Return all of the data exactly, omitting any images.
SUPPLIED ENTRIES START
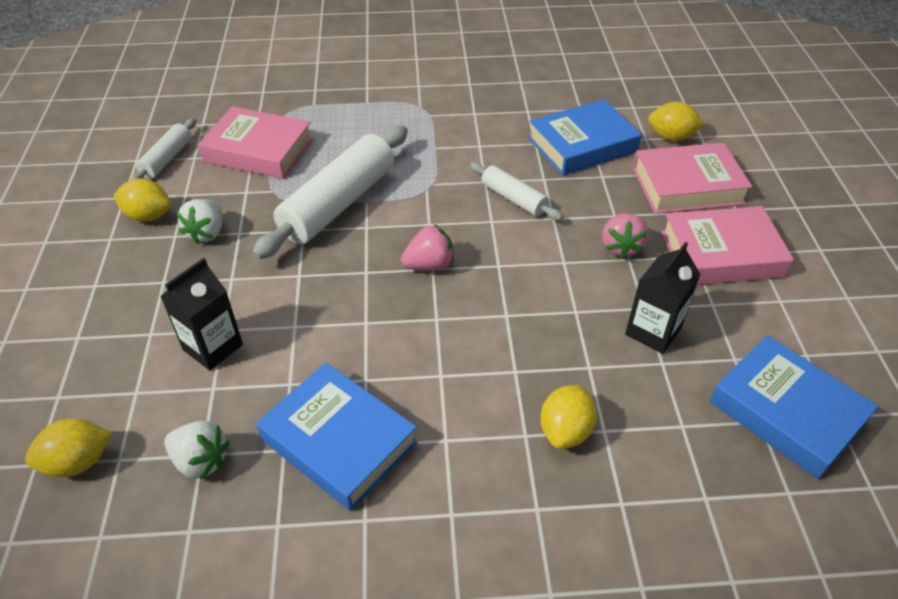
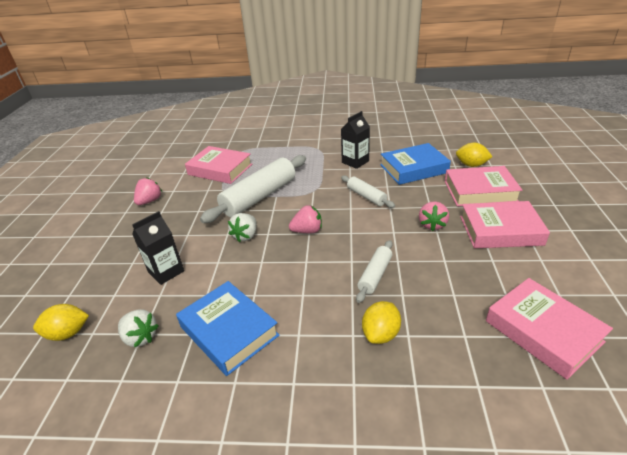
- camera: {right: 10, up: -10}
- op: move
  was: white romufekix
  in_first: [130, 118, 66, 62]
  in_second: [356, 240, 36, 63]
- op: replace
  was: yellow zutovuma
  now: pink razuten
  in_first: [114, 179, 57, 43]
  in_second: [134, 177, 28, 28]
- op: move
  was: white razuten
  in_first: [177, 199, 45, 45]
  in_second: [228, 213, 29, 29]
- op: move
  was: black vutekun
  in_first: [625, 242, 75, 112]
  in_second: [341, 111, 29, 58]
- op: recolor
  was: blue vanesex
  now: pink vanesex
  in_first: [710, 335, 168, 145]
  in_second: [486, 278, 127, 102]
SUPPLIED ENTRIES END
** TASK ANSWER **
- camera: {right: 10, up: -10}
- op: move
  was: white romufekix
  in_first: [130, 118, 66, 62]
  in_second: [356, 240, 36, 63]
- op: replace
  was: yellow zutovuma
  now: pink razuten
  in_first: [114, 179, 57, 43]
  in_second: [134, 177, 28, 28]
- op: move
  was: white razuten
  in_first: [177, 199, 45, 45]
  in_second: [228, 213, 29, 29]
- op: move
  was: black vutekun
  in_first: [625, 242, 75, 112]
  in_second: [341, 111, 29, 58]
- op: recolor
  was: blue vanesex
  now: pink vanesex
  in_first: [710, 335, 168, 145]
  in_second: [486, 278, 127, 102]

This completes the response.